Repeat the listing below line by line, exactly, leaving its pictures behind.

BEGIN Data records

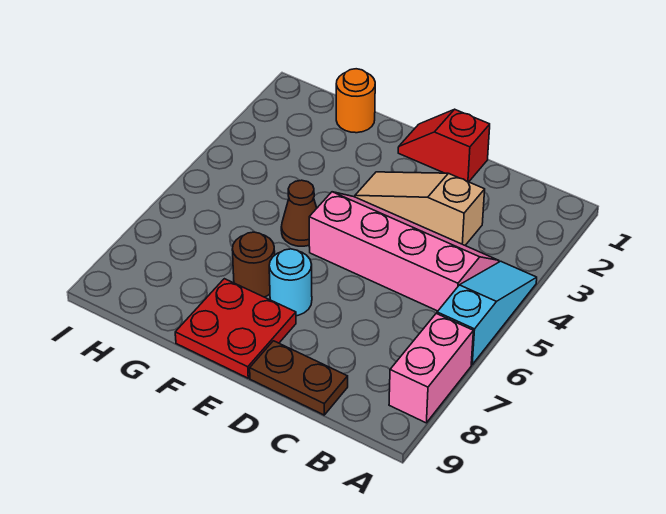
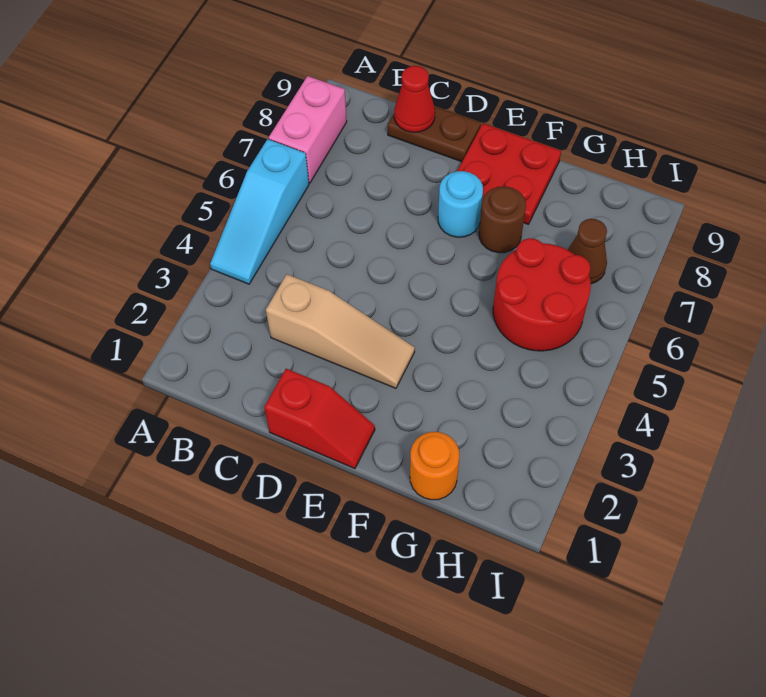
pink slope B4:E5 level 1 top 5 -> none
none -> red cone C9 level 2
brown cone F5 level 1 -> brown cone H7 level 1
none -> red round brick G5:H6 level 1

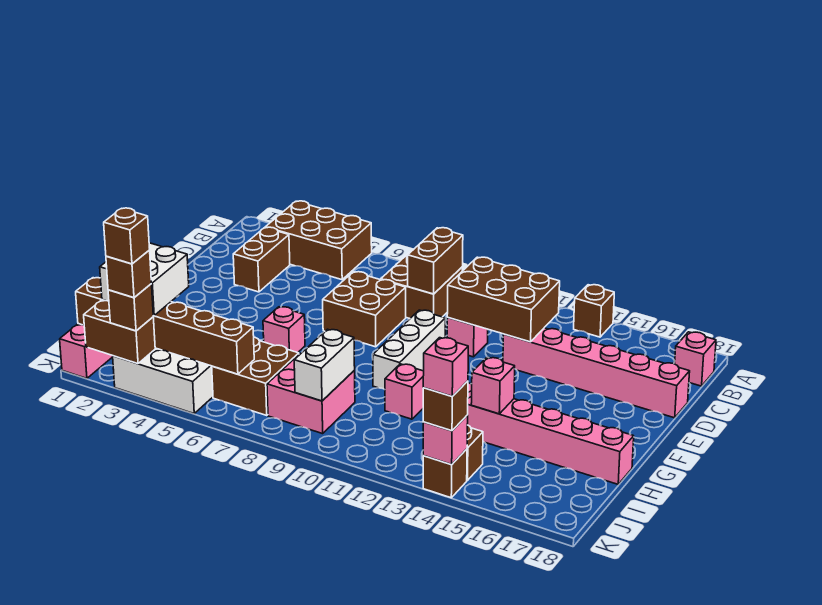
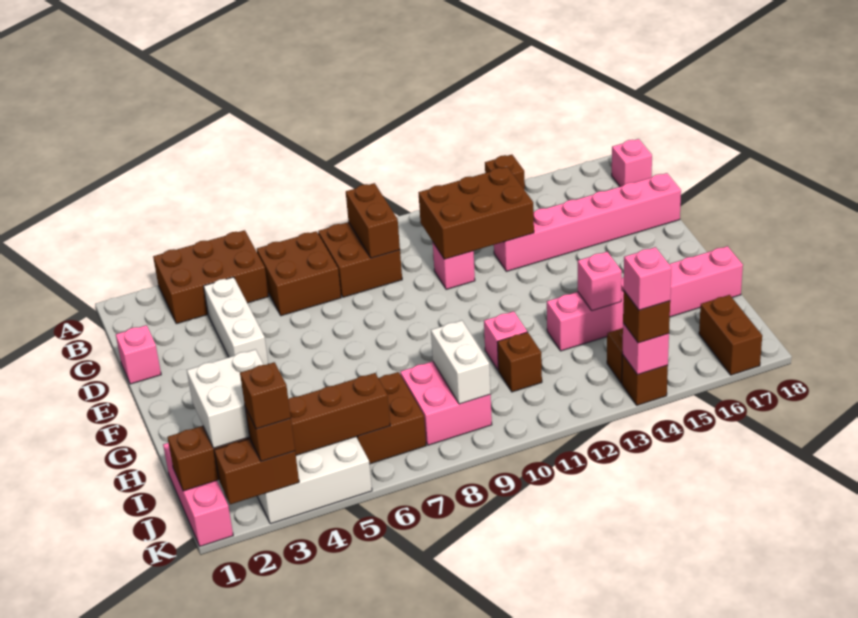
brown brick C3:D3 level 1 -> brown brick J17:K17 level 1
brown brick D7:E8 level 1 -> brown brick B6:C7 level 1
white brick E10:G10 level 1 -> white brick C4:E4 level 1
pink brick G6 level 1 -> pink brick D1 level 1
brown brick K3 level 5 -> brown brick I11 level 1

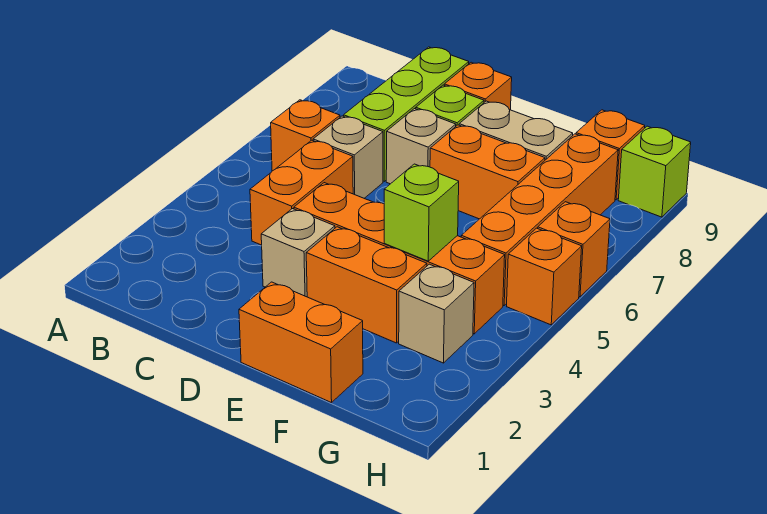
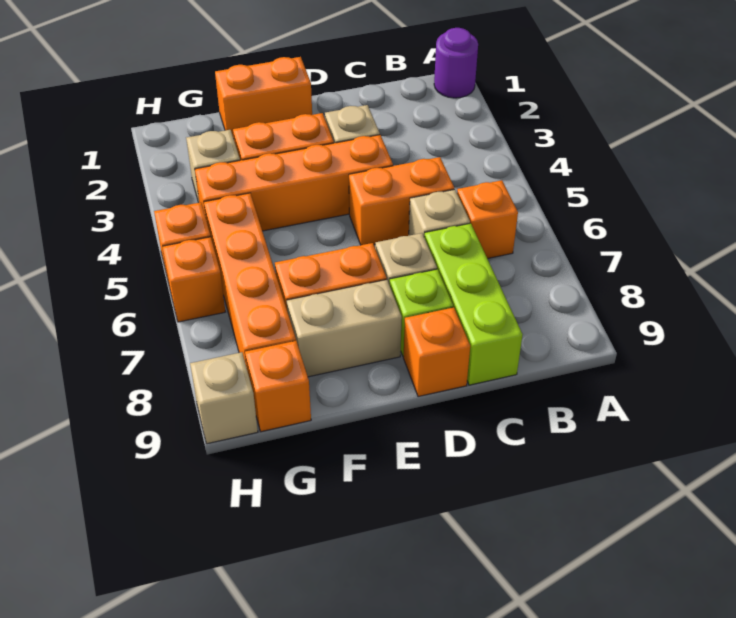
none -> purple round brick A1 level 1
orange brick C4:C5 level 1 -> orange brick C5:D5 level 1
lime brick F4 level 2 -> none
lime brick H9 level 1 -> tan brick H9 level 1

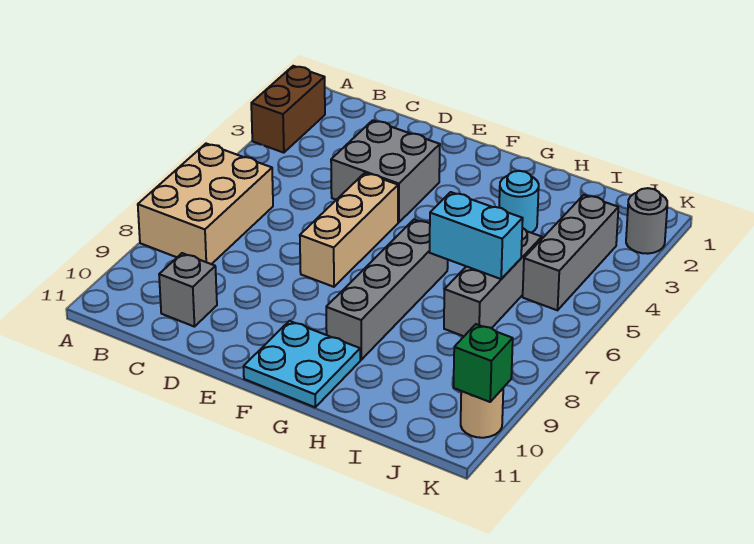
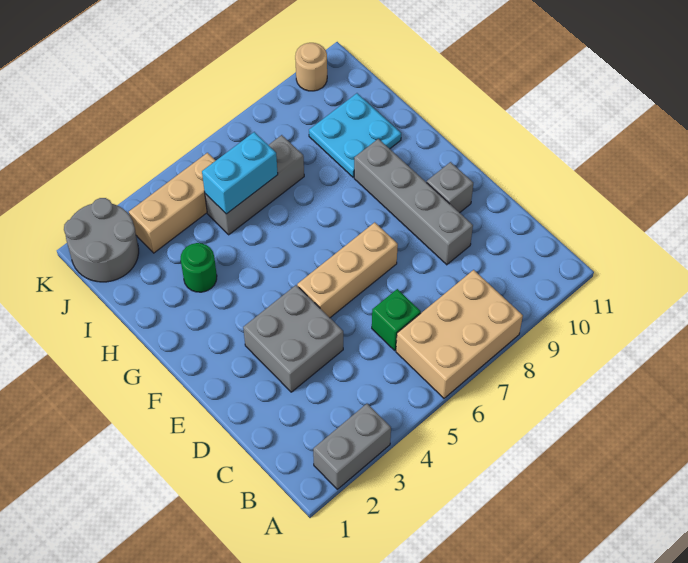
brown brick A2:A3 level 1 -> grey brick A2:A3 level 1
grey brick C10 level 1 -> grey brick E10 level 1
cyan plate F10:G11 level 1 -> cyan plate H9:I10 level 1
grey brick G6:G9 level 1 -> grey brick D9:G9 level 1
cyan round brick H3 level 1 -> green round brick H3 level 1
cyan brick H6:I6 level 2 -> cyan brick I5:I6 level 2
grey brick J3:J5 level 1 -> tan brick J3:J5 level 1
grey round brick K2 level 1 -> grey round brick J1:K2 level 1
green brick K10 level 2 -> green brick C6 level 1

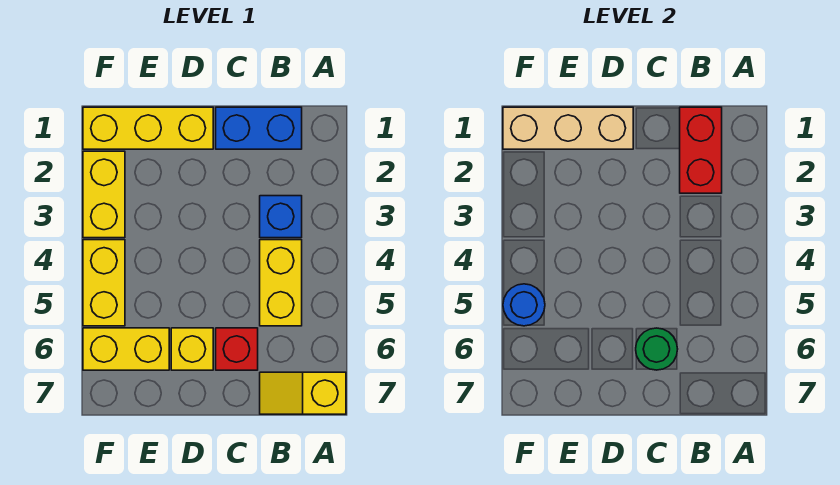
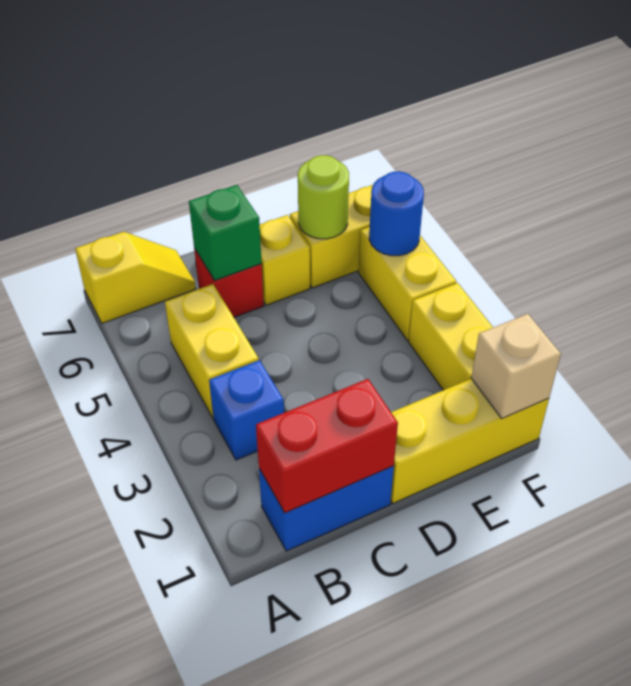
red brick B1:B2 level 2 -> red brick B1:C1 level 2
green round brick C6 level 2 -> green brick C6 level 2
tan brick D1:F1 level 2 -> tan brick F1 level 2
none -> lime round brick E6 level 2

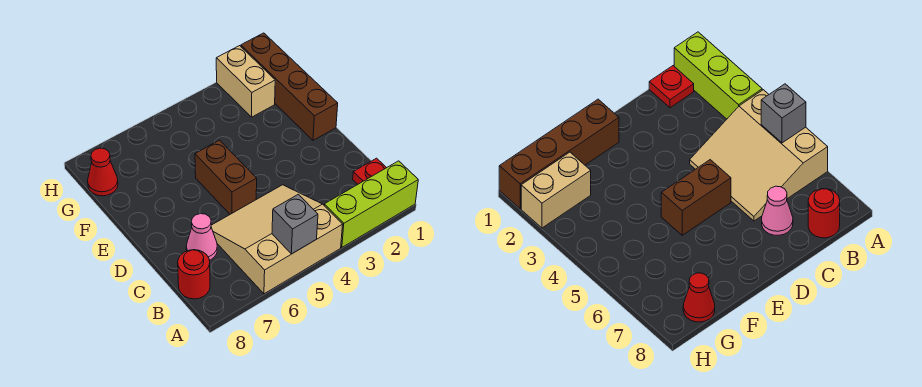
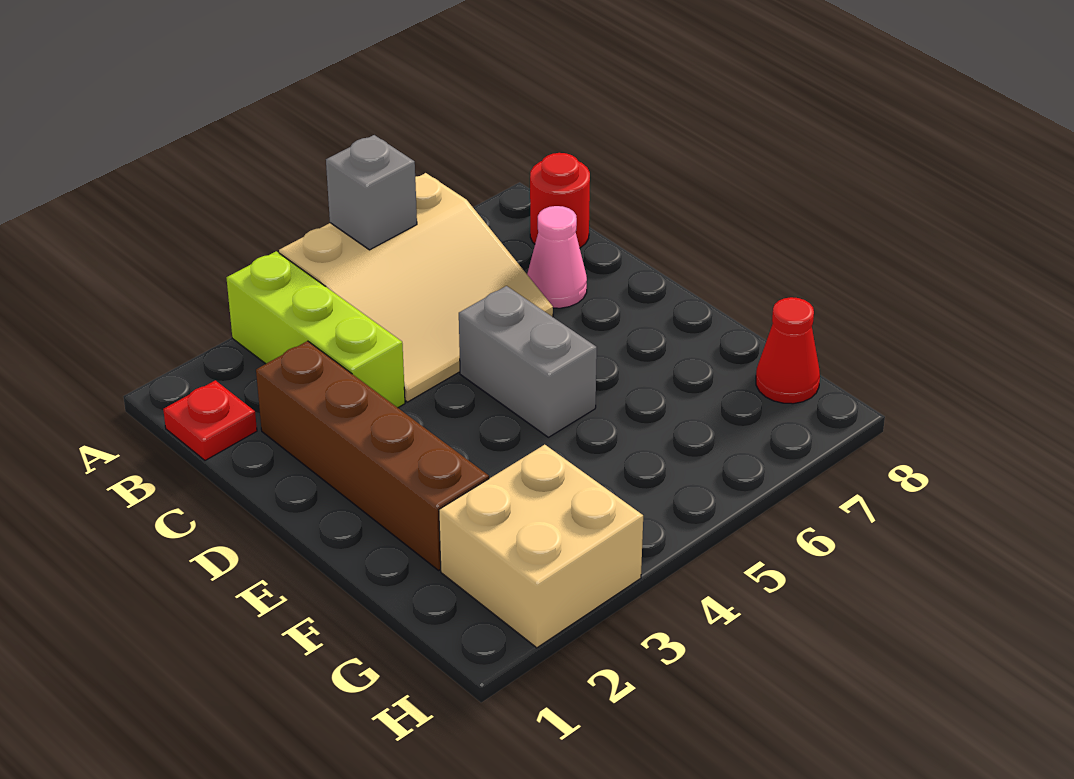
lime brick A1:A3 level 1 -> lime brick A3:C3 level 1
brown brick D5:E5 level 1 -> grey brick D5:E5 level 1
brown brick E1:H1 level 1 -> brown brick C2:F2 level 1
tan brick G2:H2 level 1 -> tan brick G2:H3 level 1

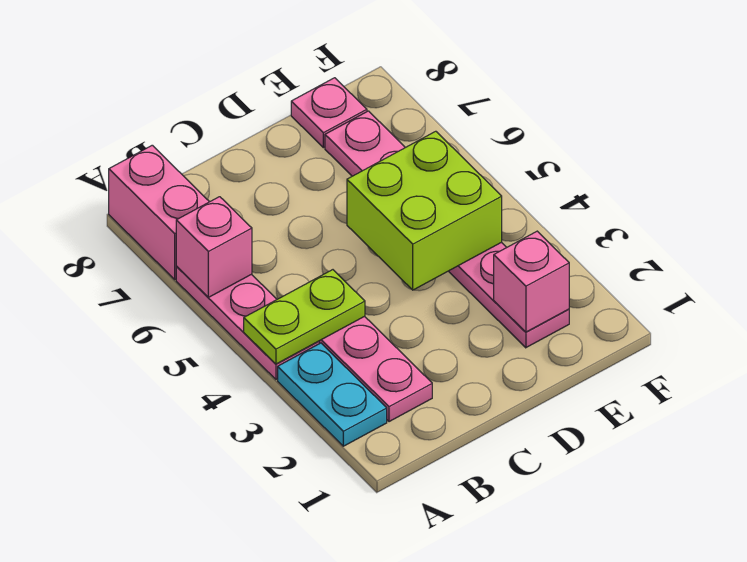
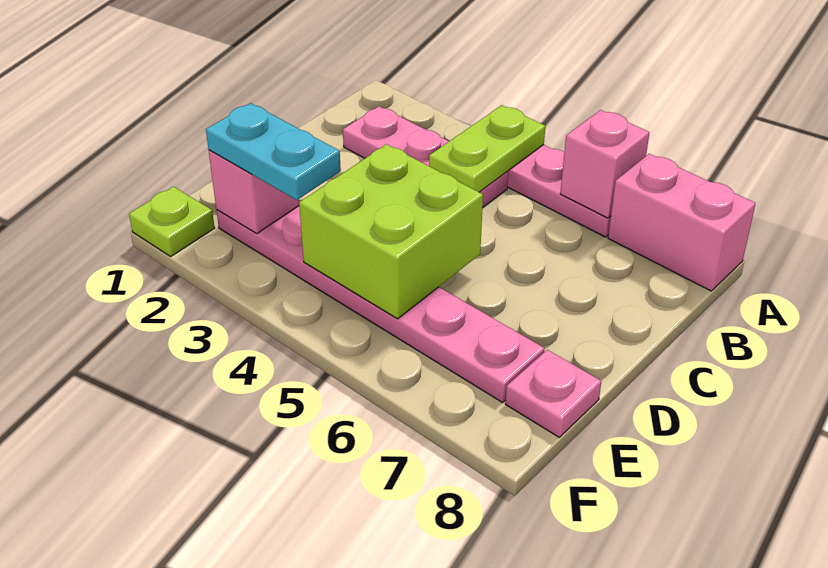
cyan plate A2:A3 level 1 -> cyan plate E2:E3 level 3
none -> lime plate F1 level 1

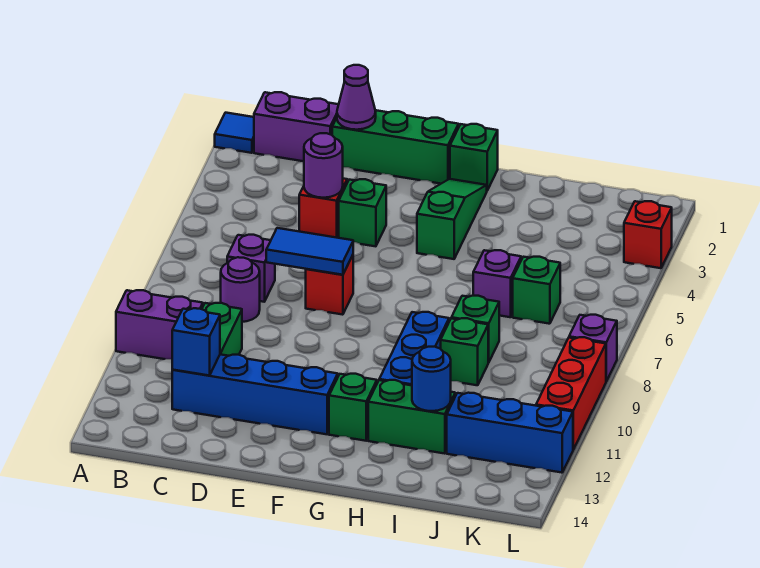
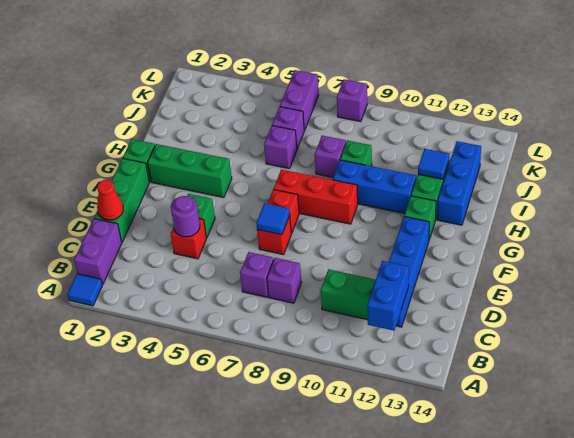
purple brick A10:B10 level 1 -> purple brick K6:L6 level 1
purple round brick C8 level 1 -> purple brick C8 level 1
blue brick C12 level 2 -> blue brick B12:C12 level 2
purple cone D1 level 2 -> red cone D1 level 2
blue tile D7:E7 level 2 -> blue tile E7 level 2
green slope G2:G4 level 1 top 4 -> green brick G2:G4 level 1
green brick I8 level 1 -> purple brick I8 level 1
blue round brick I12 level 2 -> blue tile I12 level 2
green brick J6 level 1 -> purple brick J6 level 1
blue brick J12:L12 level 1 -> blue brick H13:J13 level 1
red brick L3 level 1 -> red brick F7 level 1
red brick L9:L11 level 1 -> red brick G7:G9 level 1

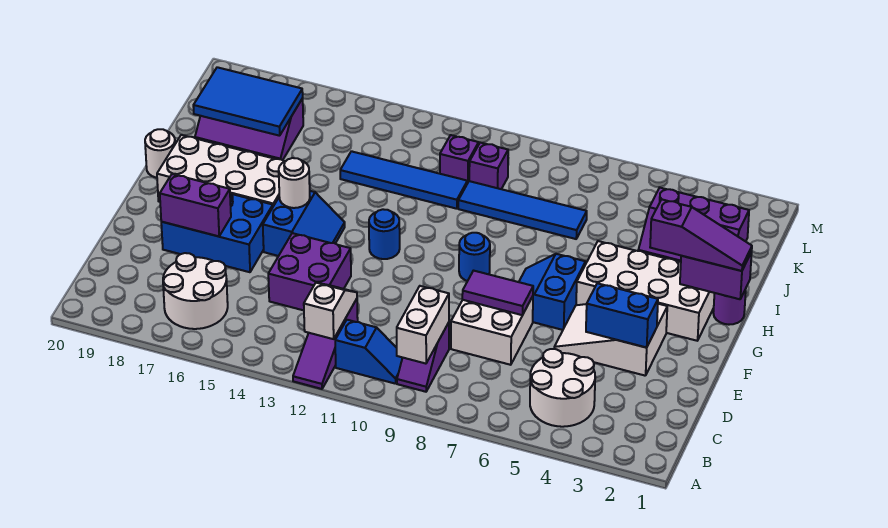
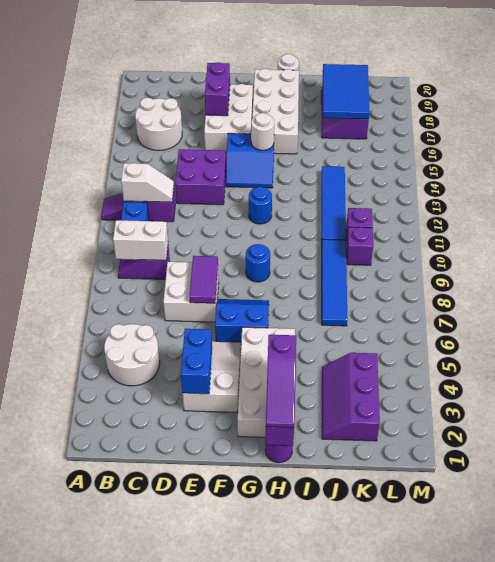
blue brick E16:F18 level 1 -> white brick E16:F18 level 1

END Data records

■ Output below:
pink slope B4:E5 level 1 top 5 -> none
none -> red cone C9 level 2
brown cone F5 level 1 -> brown cone H7 level 1
none -> red round brick G5:H6 level 1

brown brick C3:D3 level 1 -> brown brick J17:K17 level 1
brown brick D7:E8 level 1 -> brown brick B6:C7 level 1
white brick E10:G10 level 1 -> white brick C4:E4 level 1
pink brick G6 level 1 -> pink brick D1 level 1
brown brick K3 level 5 -> brown brick I11 level 1

none -> purple round brick A1 level 1
orange brick C4:C5 level 1 -> orange brick C5:D5 level 1
lime brick F4 level 2 -> none
lime brick H9 level 1 -> tan brick H9 level 1

brown brick A2:A3 level 1 -> grey brick A2:A3 level 1
grey brick C10 level 1 -> grey brick E10 level 1
cyan plate F10:G11 level 1 -> cyan plate H9:I10 level 1
grey brick G6:G9 level 1 -> grey brick D9:G9 level 1
cyan round brick H3 level 1 -> green round brick H3 level 1
cyan brick H6:I6 level 2 -> cyan brick I5:I6 level 2
grey brick J3:J5 level 1 -> tan brick J3:J5 level 1
grey round brick K2 level 1 -> grey round brick J1:K2 level 1
green brick K10 level 2 -> green brick C6 level 1

red brick B1:B2 level 2 -> red brick B1:C1 level 2
green round brick C6 level 2 -> green brick C6 level 2
tan brick D1:F1 level 2 -> tan brick F1 level 2
none -> lime round brick E6 level 2

lime brick A1:A3 level 1 -> lime brick A3:C3 level 1
brown brick D5:E5 level 1 -> grey brick D5:E5 level 1
brown brick E1:H1 level 1 -> brown brick C2:F2 level 1
tan brick G2:H2 level 1 -> tan brick G2:H3 level 1

cyan plate A2:A3 level 1 -> cyan plate E2:E3 level 3
none -> lime plate F1 level 1

purple brick A10:B10 level 1 -> purple brick K6:L6 level 1
purple round brick C8 level 1 -> purple brick C8 level 1
blue brick C12 level 2 -> blue brick B12:C12 level 2
purple cone D1 level 2 -> red cone D1 level 2
blue tile D7:E7 level 2 -> blue tile E7 level 2
green slope G2:G4 level 1 top 4 -> green brick G2:G4 level 1
green brick I8 level 1 -> purple brick I8 level 1
blue round brick I12 level 2 -> blue tile I12 level 2
green brick J6 level 1 -> purple brick J6 level 1
blue brick J12:L12 level 1 -> blue brick H13:J13 level 1
red brick L3 level 1 -> red brick F7 level 1
red brick L9:L11 level 1 -> red brick G7:G9 level 1

blue brick E16:F18 level 1 -> white brick E16:F18 level 1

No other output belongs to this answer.